[Direction]
Gather every line in the items below that contains the string "grace", and copy each of those lines in full.

── Entries ──

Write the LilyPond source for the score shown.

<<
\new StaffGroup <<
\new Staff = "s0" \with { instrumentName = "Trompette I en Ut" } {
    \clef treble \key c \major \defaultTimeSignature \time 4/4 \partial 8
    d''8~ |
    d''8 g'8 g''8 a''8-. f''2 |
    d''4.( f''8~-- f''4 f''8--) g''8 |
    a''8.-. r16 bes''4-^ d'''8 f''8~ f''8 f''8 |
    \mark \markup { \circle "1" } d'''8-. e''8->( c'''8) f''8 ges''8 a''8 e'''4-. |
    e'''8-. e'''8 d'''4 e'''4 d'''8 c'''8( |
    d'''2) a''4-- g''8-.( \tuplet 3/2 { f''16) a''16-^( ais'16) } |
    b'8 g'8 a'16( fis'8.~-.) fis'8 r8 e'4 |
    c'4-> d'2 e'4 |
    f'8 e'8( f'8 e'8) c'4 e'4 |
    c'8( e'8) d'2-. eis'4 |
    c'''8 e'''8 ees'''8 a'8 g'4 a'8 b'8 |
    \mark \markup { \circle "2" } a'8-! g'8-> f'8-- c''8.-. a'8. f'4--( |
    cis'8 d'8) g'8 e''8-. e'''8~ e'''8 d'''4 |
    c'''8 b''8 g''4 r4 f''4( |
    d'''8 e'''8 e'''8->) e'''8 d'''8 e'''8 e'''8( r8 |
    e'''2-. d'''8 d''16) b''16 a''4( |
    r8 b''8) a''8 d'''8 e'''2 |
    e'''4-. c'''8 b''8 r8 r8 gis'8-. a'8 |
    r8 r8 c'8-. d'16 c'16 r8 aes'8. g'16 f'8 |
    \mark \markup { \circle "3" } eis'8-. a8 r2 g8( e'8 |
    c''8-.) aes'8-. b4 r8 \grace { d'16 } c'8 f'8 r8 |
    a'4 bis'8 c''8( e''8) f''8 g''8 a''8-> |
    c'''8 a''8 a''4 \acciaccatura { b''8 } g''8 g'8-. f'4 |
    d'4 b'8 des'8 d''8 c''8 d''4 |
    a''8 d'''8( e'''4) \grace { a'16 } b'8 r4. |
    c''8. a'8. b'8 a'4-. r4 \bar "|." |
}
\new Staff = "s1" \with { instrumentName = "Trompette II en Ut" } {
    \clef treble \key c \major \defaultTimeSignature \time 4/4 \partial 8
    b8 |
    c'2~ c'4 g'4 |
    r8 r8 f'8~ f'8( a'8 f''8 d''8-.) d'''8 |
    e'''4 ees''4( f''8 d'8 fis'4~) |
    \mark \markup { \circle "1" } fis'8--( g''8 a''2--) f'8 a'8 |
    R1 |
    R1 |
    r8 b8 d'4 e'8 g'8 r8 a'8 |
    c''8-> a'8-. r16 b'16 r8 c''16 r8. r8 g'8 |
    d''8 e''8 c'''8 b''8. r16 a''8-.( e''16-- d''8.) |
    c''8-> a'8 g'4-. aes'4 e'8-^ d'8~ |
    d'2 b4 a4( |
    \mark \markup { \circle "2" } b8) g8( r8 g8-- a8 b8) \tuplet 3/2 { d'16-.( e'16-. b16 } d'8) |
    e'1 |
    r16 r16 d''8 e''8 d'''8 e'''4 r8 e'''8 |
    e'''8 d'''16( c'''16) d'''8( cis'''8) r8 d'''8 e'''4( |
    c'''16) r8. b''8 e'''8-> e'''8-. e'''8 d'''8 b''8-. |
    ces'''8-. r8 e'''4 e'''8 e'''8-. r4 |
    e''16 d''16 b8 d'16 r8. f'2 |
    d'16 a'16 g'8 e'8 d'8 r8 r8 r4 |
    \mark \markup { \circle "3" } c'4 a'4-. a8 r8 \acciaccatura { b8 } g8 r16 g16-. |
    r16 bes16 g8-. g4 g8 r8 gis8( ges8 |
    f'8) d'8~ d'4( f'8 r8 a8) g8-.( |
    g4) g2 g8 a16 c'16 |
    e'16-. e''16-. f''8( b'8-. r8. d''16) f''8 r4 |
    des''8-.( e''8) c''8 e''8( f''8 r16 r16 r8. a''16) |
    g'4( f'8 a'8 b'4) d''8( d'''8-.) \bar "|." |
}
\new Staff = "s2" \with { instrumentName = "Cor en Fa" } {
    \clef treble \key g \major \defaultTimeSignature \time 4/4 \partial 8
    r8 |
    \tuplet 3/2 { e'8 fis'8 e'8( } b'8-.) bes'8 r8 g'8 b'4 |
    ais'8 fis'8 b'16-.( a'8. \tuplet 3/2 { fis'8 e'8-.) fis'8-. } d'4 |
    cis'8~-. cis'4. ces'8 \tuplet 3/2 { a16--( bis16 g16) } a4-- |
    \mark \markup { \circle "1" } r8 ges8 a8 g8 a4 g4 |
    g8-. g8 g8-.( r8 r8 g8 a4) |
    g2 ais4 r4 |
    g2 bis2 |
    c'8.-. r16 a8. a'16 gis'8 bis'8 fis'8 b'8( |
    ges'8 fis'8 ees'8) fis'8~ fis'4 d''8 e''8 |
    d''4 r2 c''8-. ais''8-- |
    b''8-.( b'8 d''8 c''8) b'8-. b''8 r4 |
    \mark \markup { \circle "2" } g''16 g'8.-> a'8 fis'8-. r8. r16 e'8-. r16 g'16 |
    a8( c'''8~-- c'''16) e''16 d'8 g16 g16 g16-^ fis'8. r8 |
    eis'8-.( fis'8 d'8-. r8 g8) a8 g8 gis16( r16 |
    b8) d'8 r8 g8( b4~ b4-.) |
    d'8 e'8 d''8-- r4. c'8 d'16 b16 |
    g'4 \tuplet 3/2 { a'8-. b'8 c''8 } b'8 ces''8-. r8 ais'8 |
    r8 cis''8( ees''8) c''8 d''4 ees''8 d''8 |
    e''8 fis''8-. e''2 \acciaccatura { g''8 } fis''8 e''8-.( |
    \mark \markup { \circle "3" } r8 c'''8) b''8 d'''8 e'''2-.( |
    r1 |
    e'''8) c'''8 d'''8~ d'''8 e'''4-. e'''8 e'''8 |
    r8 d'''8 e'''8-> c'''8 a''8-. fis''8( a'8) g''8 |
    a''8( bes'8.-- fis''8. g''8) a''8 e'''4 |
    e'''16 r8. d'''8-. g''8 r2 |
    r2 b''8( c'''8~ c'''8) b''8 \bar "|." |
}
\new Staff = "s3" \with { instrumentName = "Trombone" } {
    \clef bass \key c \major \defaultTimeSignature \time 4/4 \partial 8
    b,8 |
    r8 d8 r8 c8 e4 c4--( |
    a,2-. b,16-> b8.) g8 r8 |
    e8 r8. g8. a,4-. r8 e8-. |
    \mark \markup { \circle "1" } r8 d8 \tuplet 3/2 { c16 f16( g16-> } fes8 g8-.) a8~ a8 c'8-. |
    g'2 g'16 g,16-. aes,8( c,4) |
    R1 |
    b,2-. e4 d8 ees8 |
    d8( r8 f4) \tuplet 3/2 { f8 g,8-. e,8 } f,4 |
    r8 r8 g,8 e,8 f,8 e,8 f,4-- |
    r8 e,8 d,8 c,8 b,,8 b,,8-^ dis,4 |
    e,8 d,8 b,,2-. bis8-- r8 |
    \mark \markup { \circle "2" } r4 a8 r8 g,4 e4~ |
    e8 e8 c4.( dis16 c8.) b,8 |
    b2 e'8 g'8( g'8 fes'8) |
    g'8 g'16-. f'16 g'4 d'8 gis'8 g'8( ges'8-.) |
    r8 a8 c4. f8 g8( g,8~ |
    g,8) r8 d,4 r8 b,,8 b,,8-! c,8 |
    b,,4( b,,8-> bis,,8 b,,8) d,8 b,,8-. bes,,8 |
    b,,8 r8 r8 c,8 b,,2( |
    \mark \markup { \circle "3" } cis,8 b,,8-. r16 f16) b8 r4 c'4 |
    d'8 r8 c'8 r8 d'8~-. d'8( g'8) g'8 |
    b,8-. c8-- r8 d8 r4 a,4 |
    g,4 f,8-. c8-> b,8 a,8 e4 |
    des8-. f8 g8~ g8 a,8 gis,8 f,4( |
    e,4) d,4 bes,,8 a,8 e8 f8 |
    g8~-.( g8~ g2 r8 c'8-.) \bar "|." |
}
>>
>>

───

[Finished exercise]
    c''8-.) aes'8-. b4 r8 \grace { d'16 } c'8 f'8 r8 |
    a''8 d'''8( e'''4) \grace { a'16 } b'8 r4. |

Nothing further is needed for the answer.